Assigned task:
How many lines of these entries hold the string "pink"? Answer with the number alone.

Records shown:

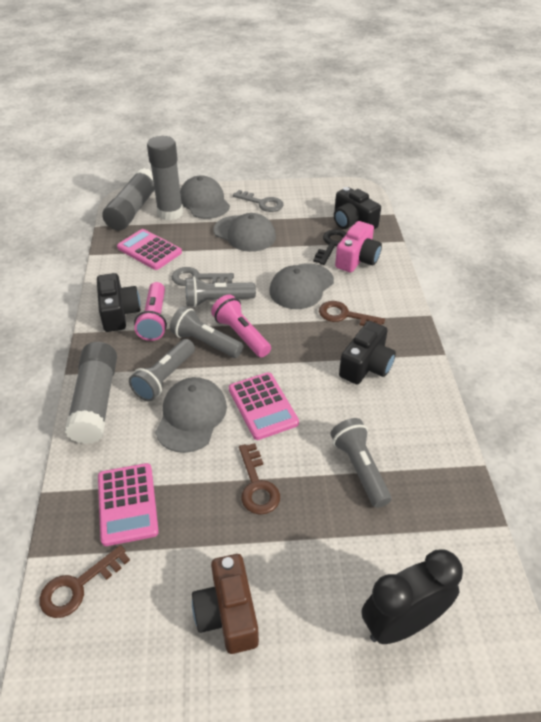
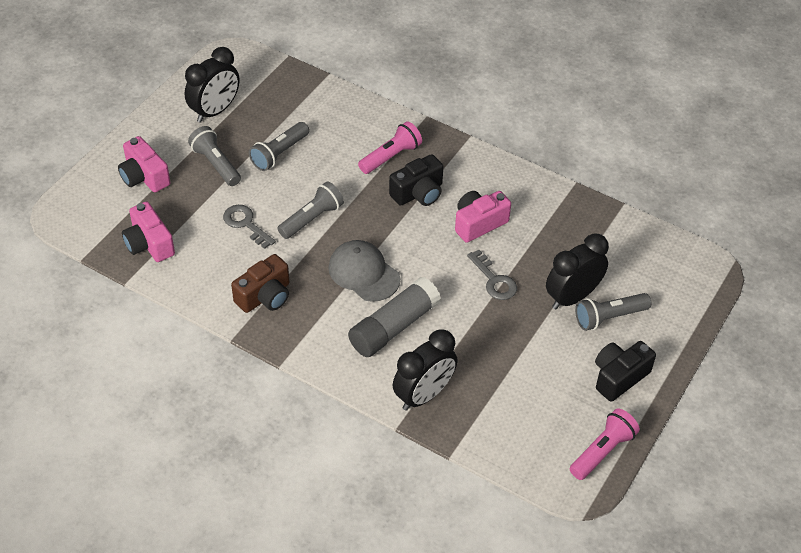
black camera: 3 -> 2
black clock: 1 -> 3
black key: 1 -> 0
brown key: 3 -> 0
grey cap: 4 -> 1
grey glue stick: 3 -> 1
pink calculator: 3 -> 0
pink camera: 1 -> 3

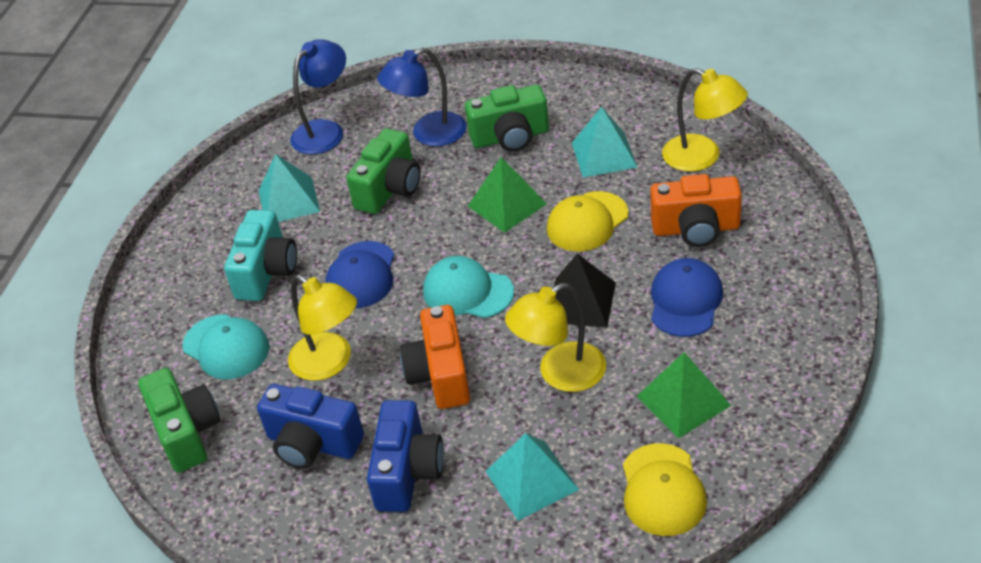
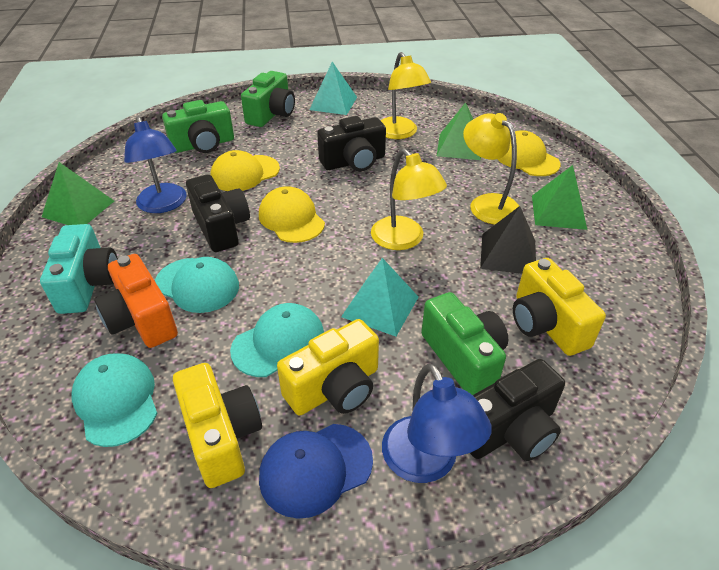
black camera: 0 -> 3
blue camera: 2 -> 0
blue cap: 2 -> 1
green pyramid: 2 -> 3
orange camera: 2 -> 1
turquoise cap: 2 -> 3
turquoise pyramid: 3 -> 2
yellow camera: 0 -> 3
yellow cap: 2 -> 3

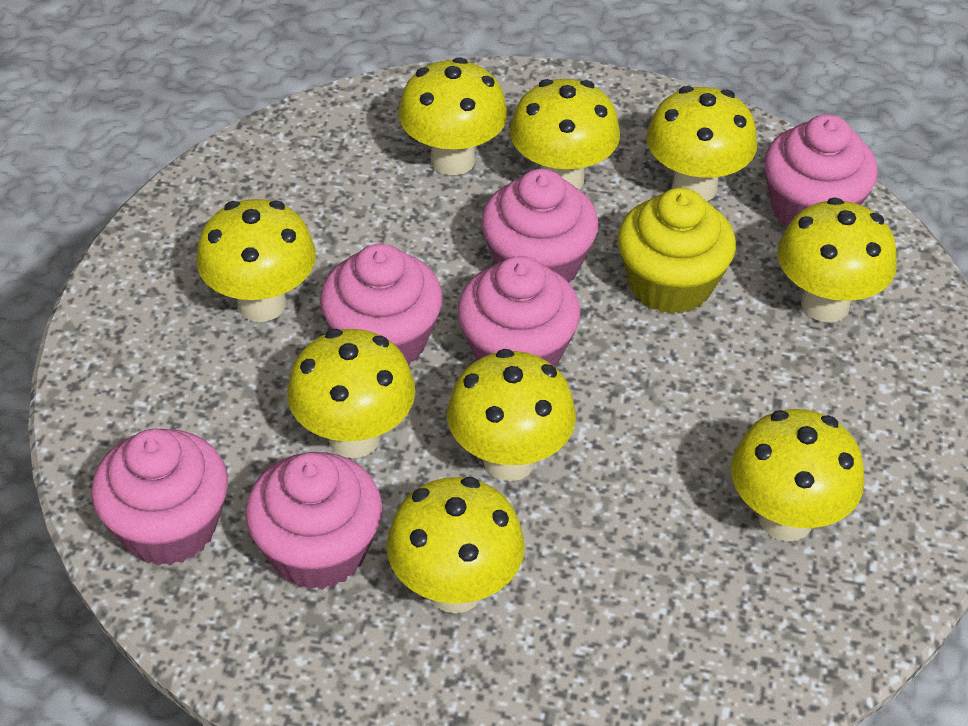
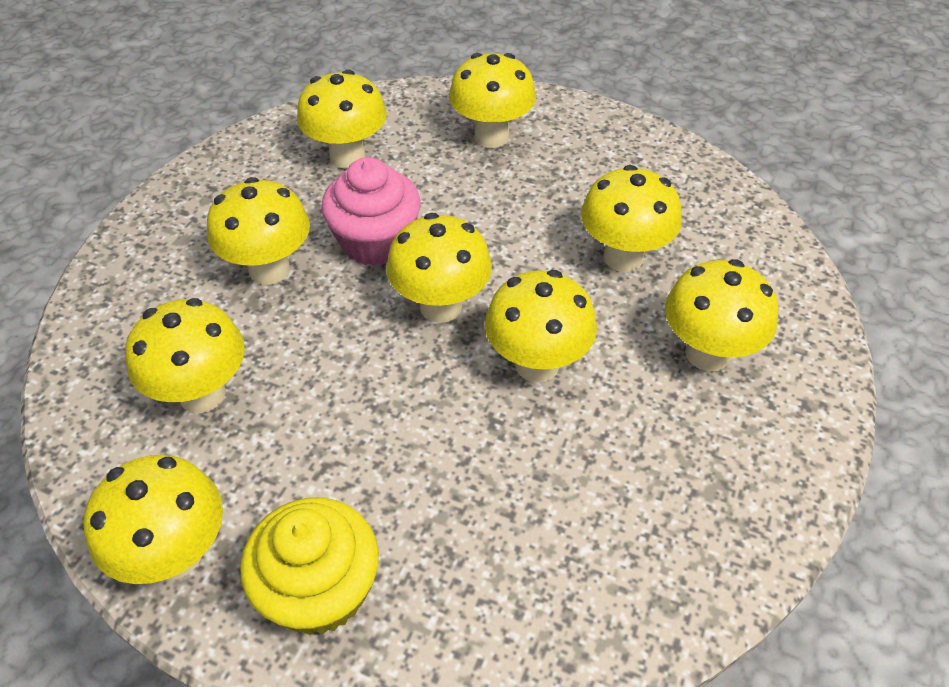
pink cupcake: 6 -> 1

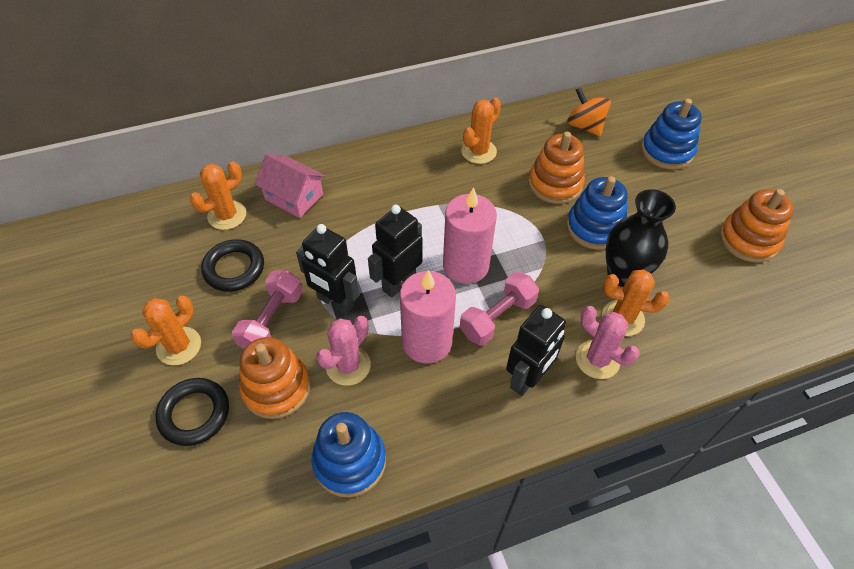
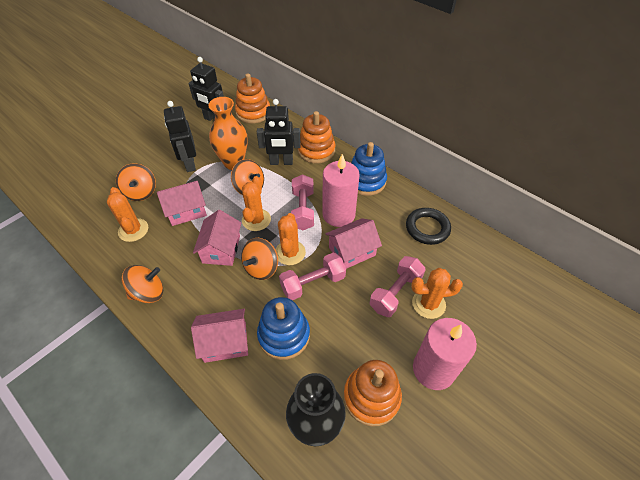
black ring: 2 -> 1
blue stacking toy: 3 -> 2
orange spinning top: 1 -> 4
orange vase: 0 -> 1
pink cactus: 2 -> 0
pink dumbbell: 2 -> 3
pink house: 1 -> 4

...

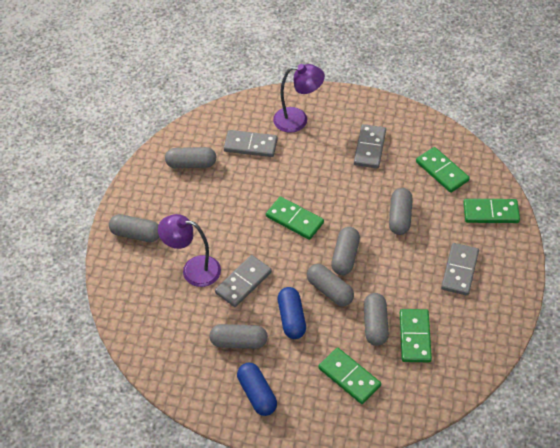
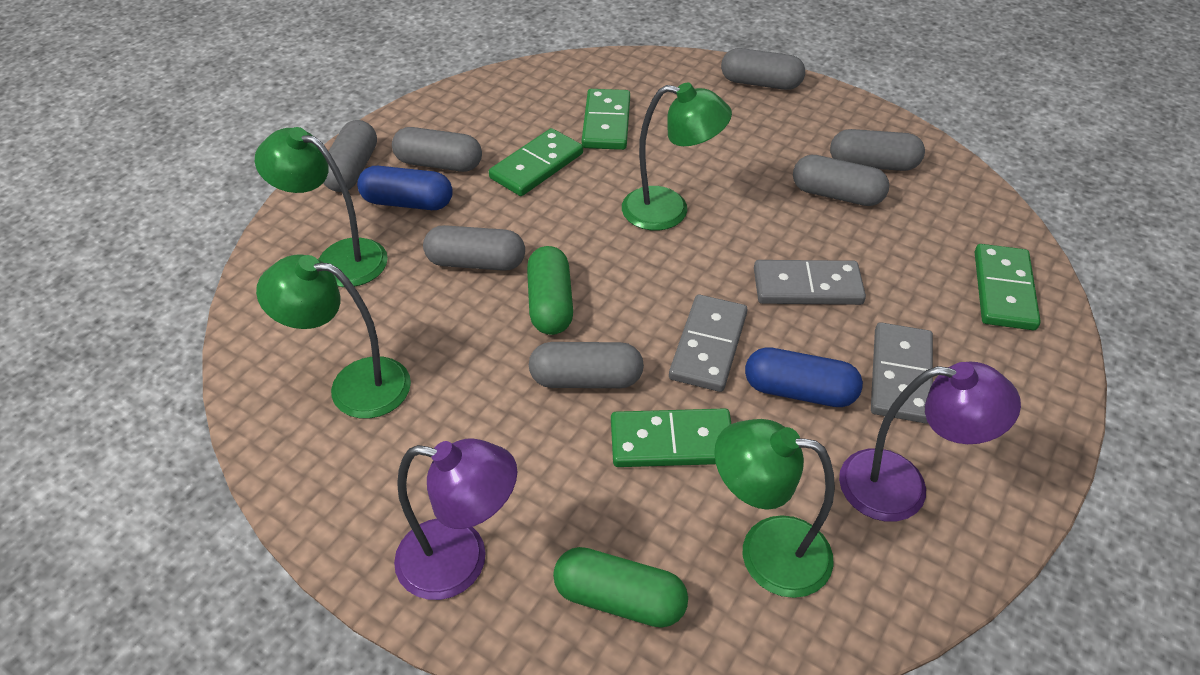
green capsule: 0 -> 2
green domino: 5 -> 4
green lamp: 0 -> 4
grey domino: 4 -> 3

==

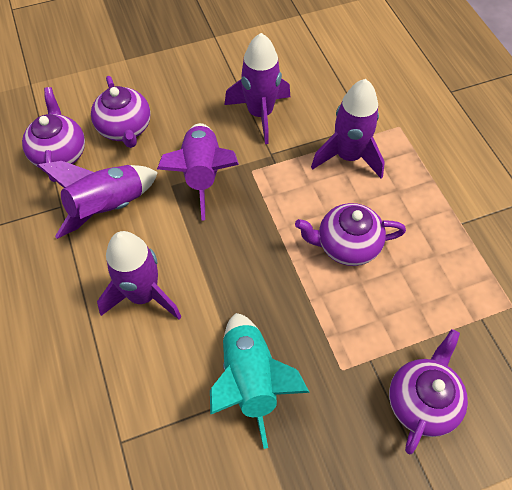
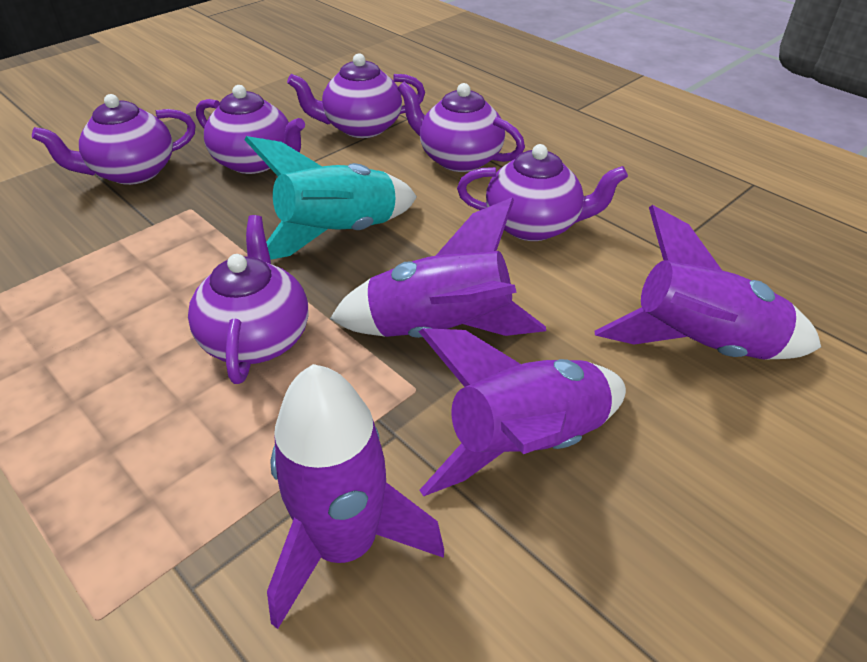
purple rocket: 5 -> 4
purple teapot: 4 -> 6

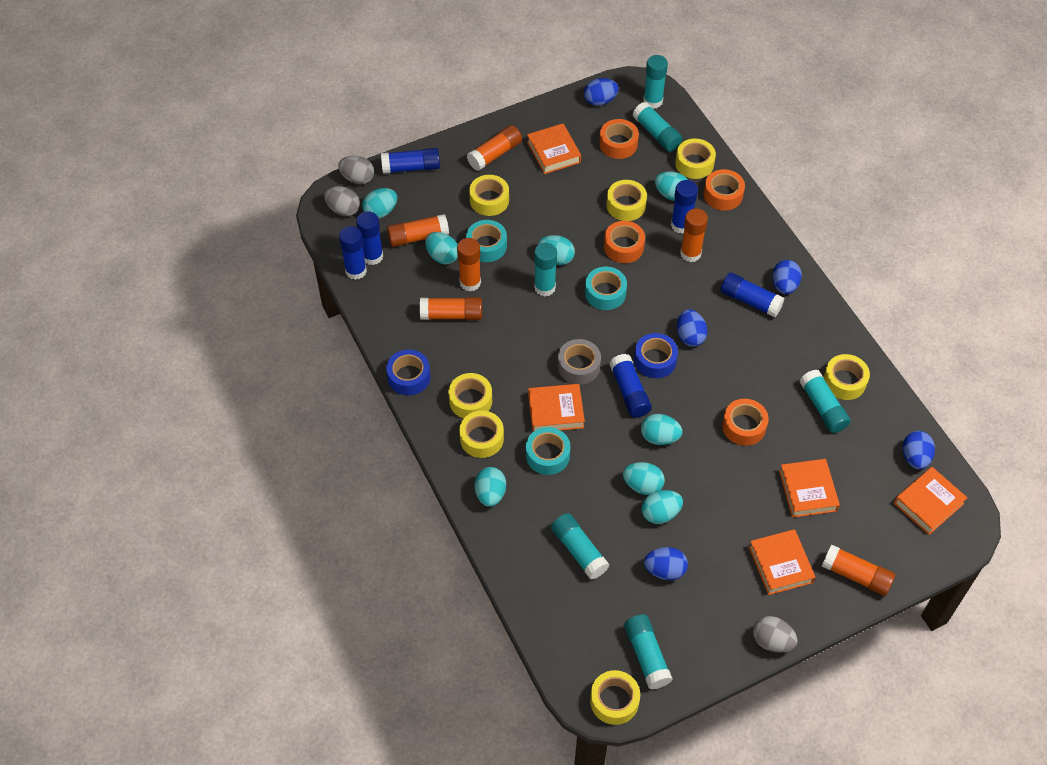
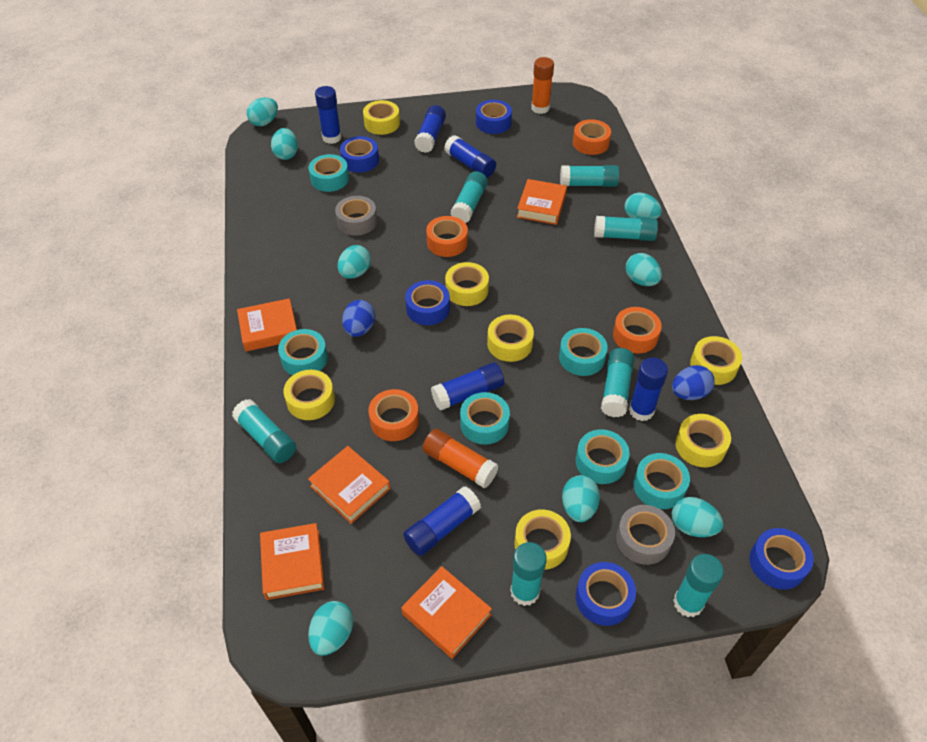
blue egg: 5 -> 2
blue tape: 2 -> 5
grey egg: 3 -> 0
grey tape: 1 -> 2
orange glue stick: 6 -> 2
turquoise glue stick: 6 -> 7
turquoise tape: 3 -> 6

Answer for the task:
6